[Data extracts — start]

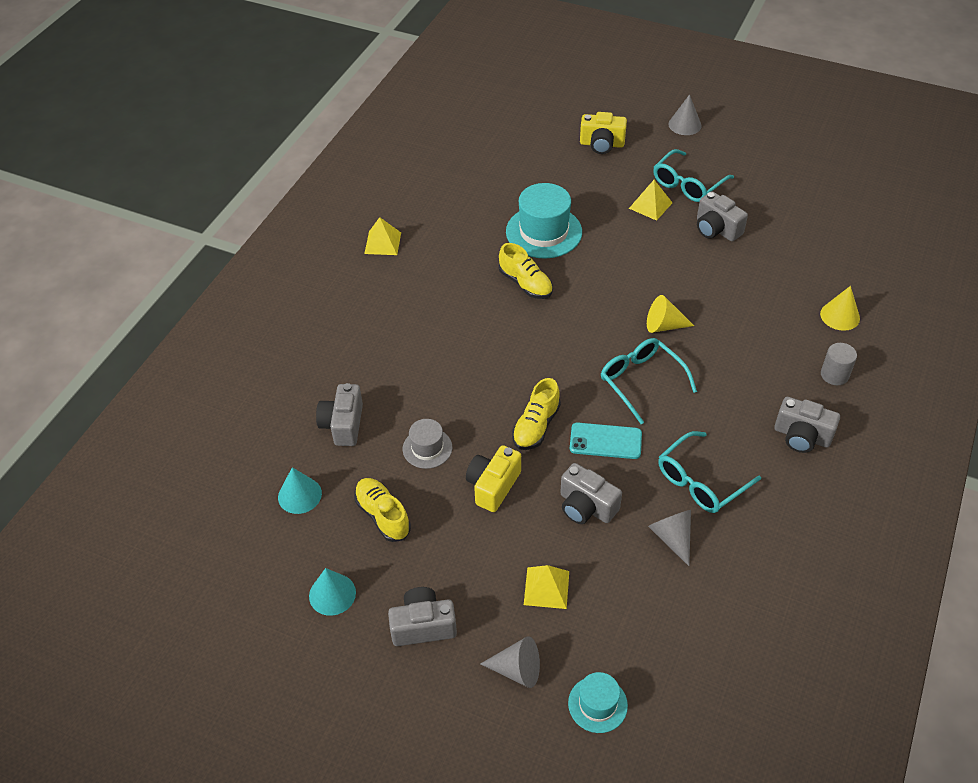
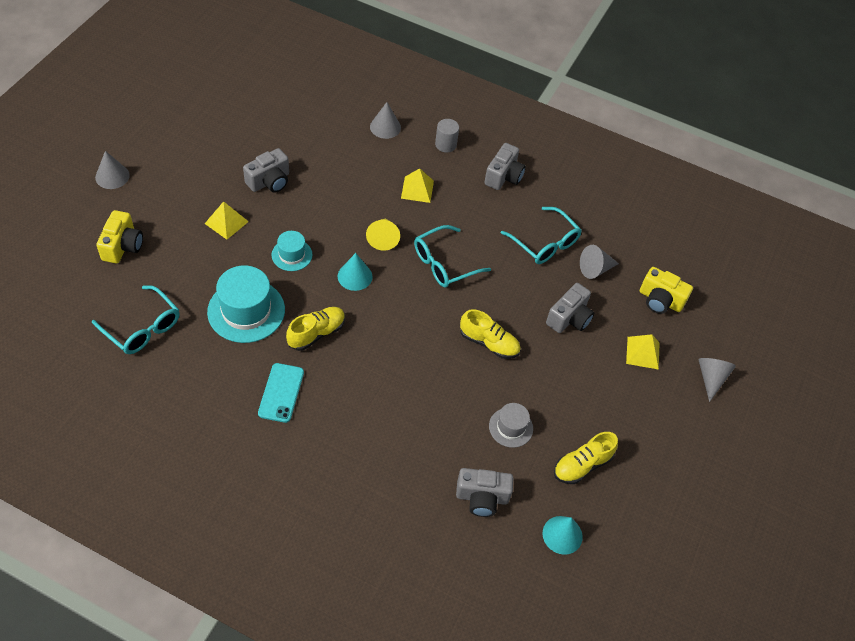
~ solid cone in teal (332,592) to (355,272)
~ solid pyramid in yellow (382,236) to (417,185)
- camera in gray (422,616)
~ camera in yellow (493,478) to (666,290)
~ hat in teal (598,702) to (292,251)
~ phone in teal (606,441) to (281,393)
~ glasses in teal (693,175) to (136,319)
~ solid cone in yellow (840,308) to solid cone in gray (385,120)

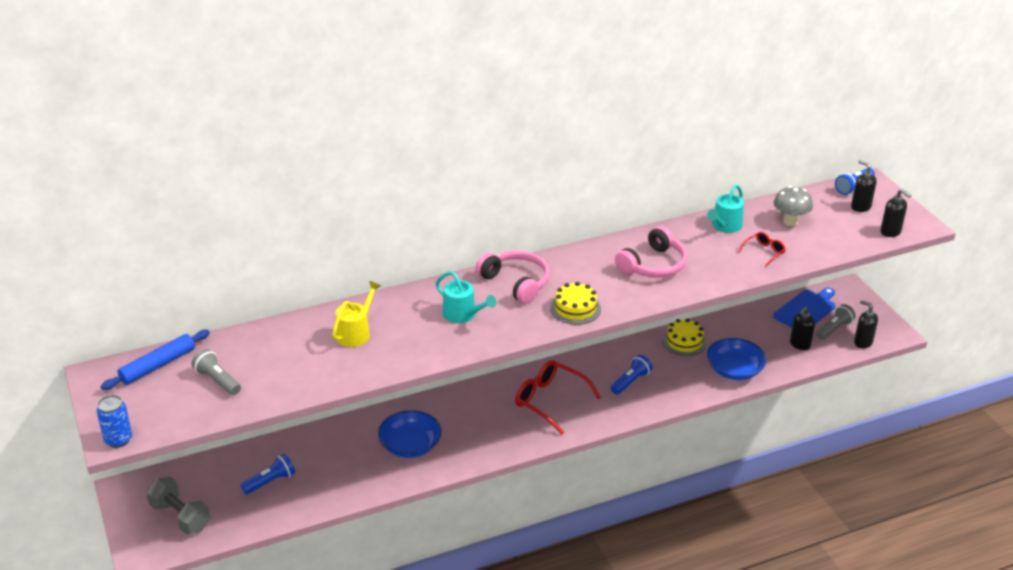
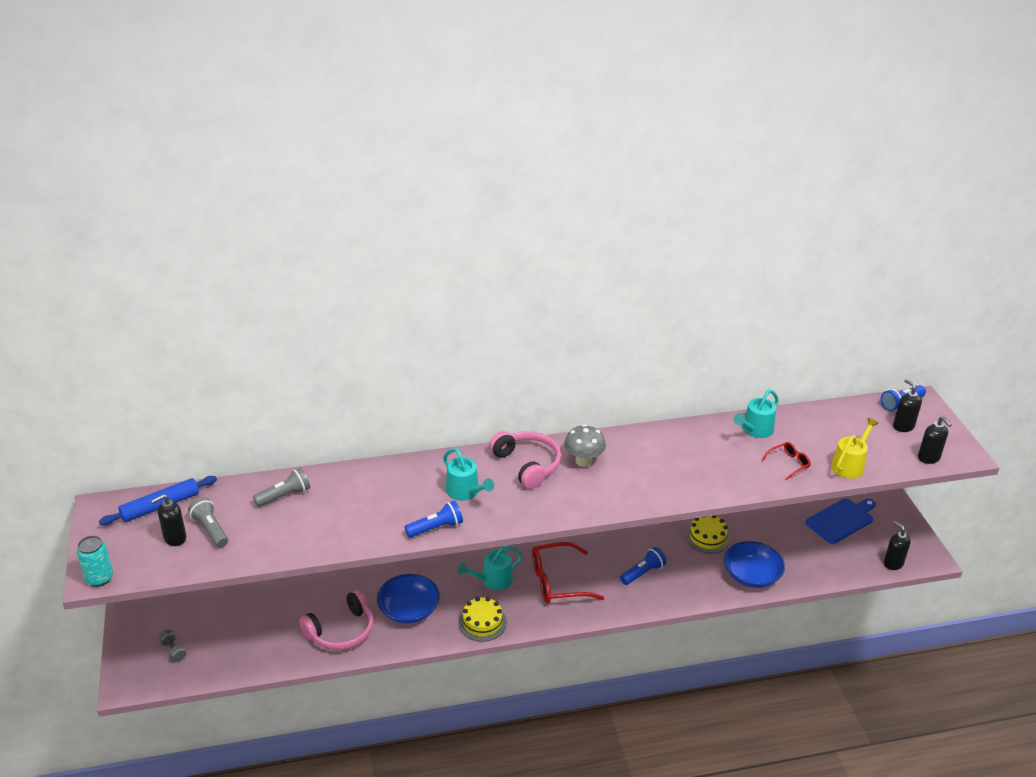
~ tin in royal blue (114,421) to tin in teal (95,561)
~ dumbbell in gray (178,506) = (172,646) x0.53
~ flashlight in royal blue (267,474) to (434,519)
~ watering can in yellow (356,314) to (855,448)
~ glasses in crimson (558,397) = (568,572) 60 degrees counterclockwise
~ cake in yellow (575,303) to (482,619)
~ headset in pink (651,252) to (336,620)
~ fungus in gray (793,206) to (585,445)
~ soap pump in black (802,328) to (168,520)
~ flashlight in gray (836,322) to (281,487)
+ watering can in teal (490,568)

[Data extracts — finish]

Pictures stay out. Print the data exactly, from its first line through the line containing "(693,175) to (136,319)".

~ solid cone in teal (332,592) to (355,272)
~ solid pyramid in yellow (382,236) to (417,185)
- camera in gray (422,616)
~ camera in yellow (493,478) to (666,290)
~ hat in teal (598,702) to (292,251)
~ phone in teal (606,441) to (281,393)
~ glasses in teal (693,175) to (136,319)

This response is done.